Provided records
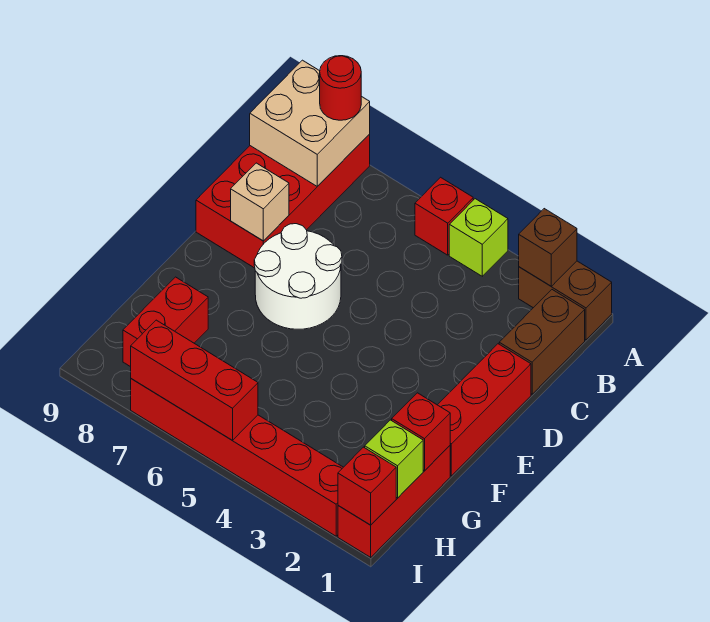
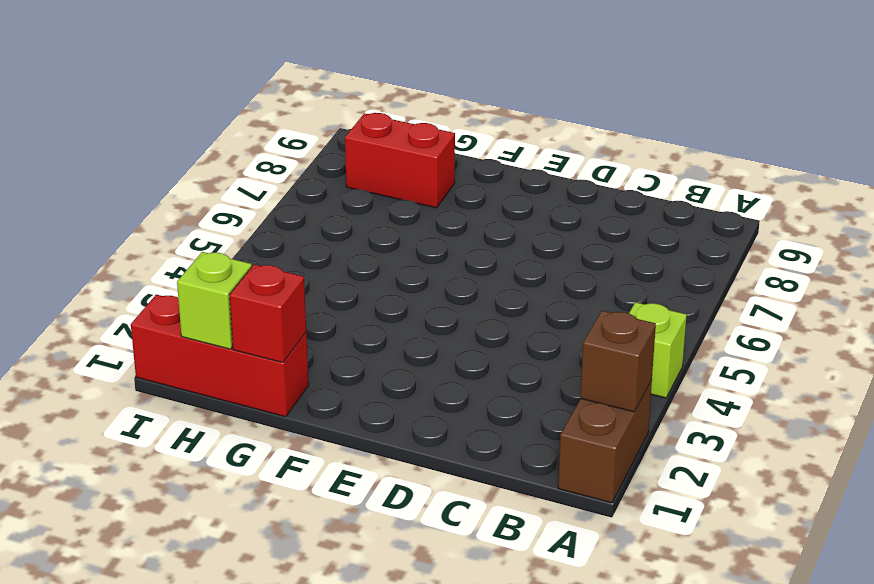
none -> red brick A5 level 1
none -> red brick A8:D9 level 1
none -> brown brick B1:C1 level 1

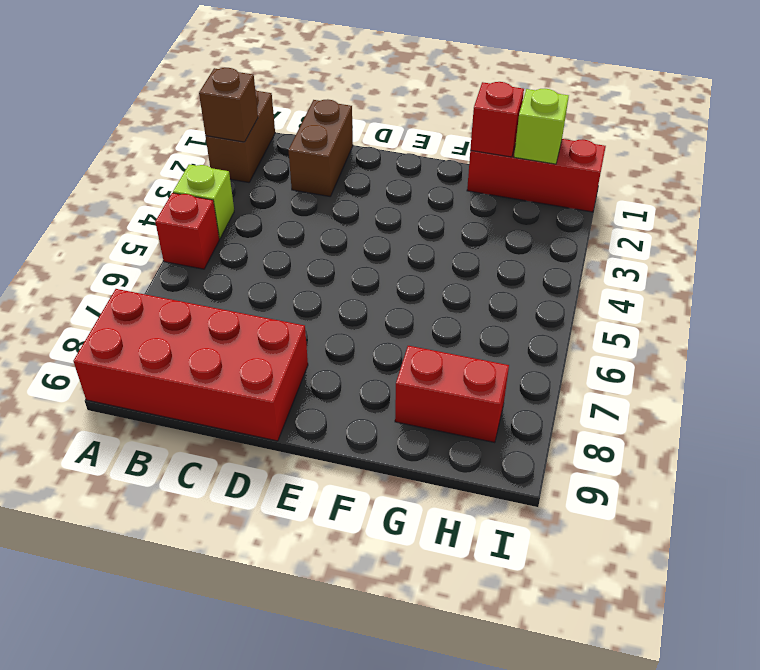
brown brick C1:C2 level 1 -> brown brick B1:C1 level 1
none -> red brick D1:F1 level 1
none -> white round brick D6:E7 level 1
none -> red brick I2:I7 level 1

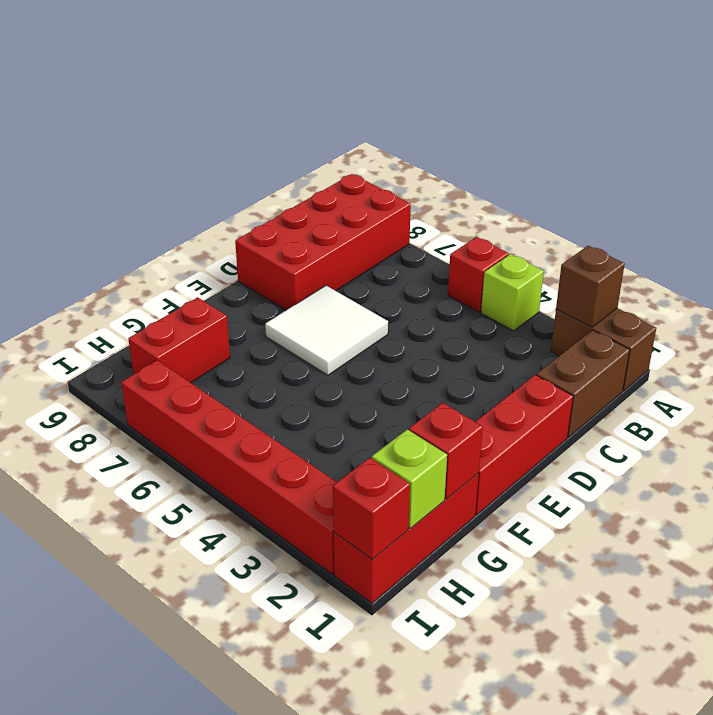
white tile D6:E7 level 1 -> white round brick D6:E7 level 1
none -> tan brick A8:B9 level 2
none -> tan brick D8 level 2
none -> red brick I5:I7 level 2

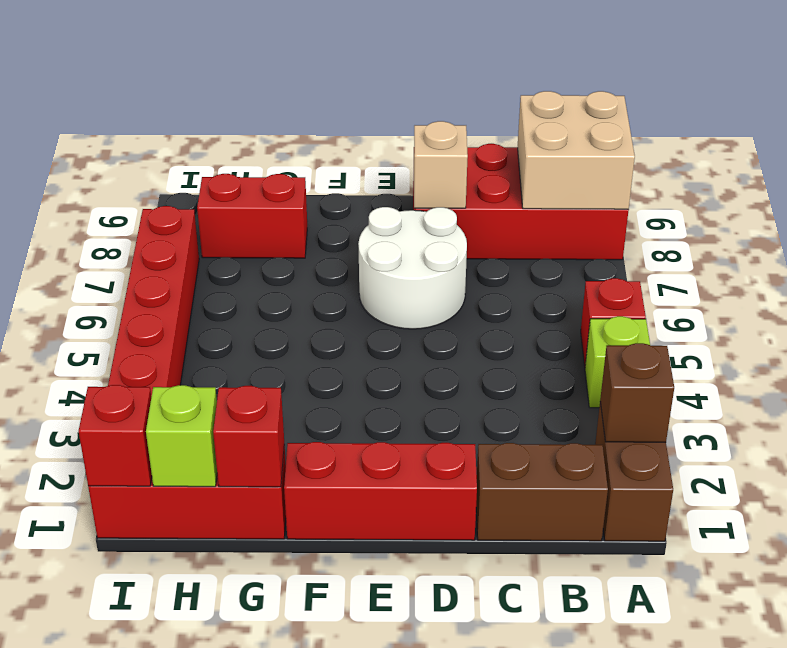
none -> red brick I5:I7 level 2
none -> red round brick A8 level 3

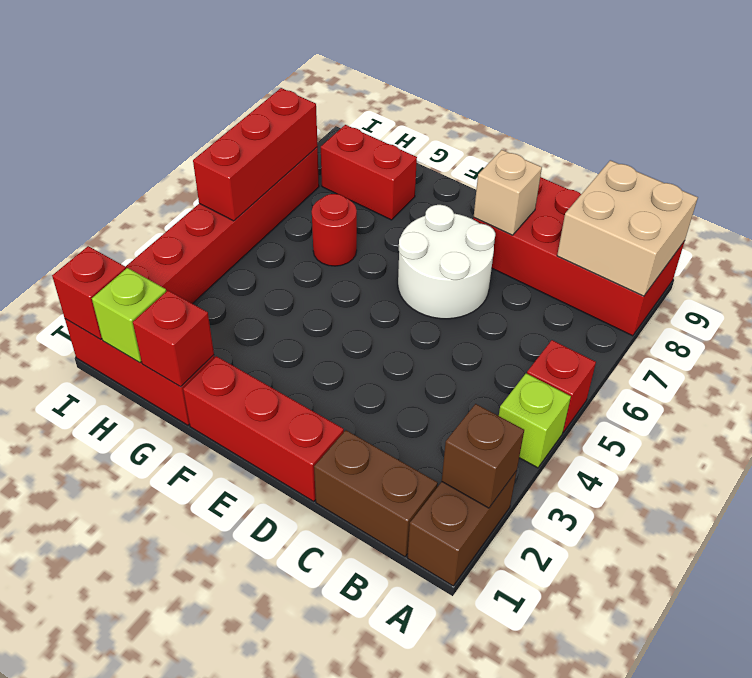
red round brick G6 level 1 -> red round brick A8 level 3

Description of the task
Would you count the lines in the entries that hold "round" and reply with only the count?

Solution to this task
4